* [Data under study]
=====

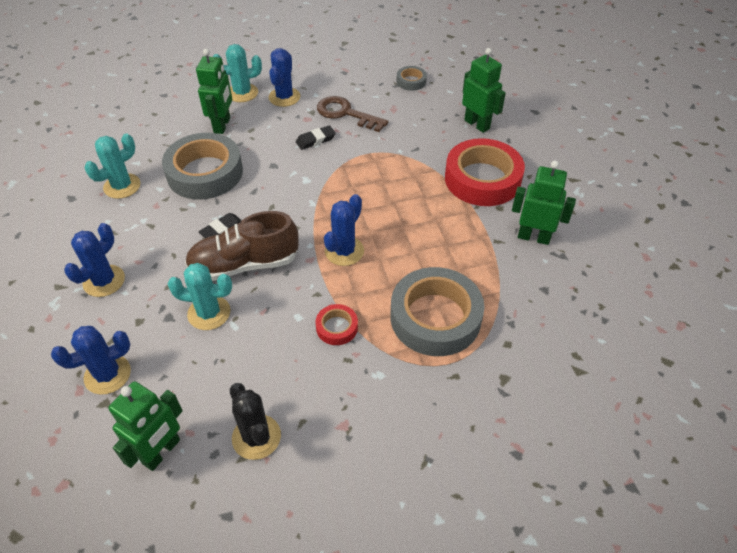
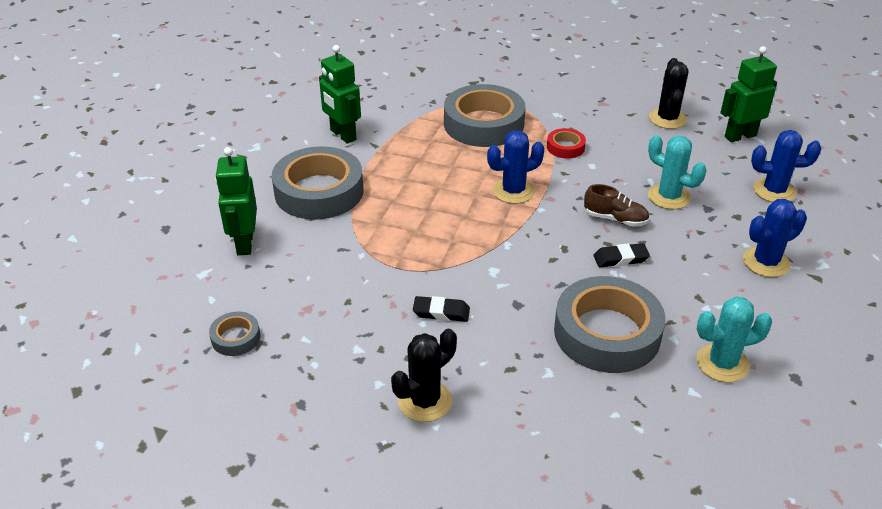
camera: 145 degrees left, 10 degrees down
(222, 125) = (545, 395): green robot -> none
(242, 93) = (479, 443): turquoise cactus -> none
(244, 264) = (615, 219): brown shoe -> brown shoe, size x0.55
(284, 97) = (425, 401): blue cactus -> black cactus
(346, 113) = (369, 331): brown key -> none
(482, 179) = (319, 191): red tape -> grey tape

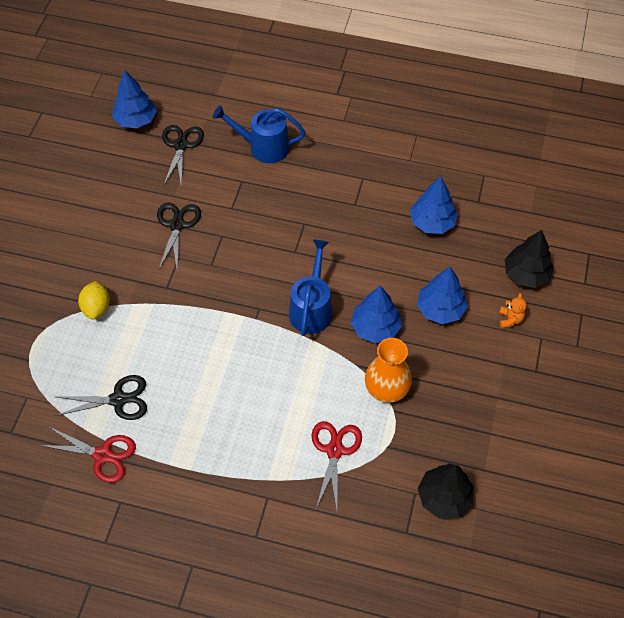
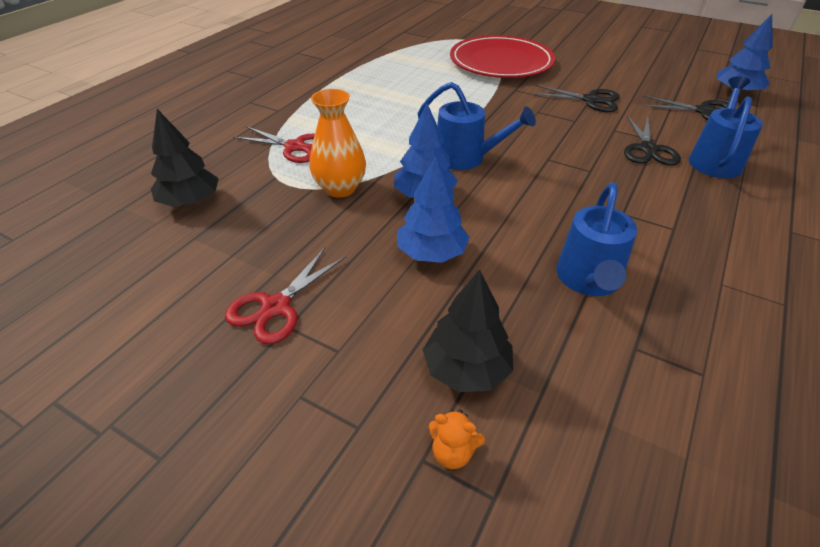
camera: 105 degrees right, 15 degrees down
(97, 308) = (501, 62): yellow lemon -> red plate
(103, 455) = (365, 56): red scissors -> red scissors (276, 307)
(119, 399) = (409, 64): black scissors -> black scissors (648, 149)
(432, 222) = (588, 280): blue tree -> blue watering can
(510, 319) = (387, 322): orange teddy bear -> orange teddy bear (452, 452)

=====

* [To do] Copy each line of the records precisely and drop any images they hold.

* [Written reply]
camera: 145 degrees left, 10 degrees down
(222, 125) = (545, 395): green robot -> none
(242, 93) = (479, 443): turquoise cactus -> none
(244, 264) = (615, 219): brown shoe -> brown shoe, size x0.55
(284, 97) = (425, 401): blue cactus -> black cactus
(346, 113) = (369, 331): brown key -> none
(482, 179) = (319, 191): red tape -> grey tape

camera: 105 degrees right, 15 degrees down
(97, 308) = (501, 62): yellow lemon -> red plate
(103, 455) = (365, 56): red scissors -> red scissors (276, 307)
(119, 399) = (409, 64): black scissors -> black scissors (648, 149)
(432, 222) = (588, 280): blue tree -> blue watering can
(510, 319) = (387, 322): orange teddy bear -> orange teddy bear (452, 452)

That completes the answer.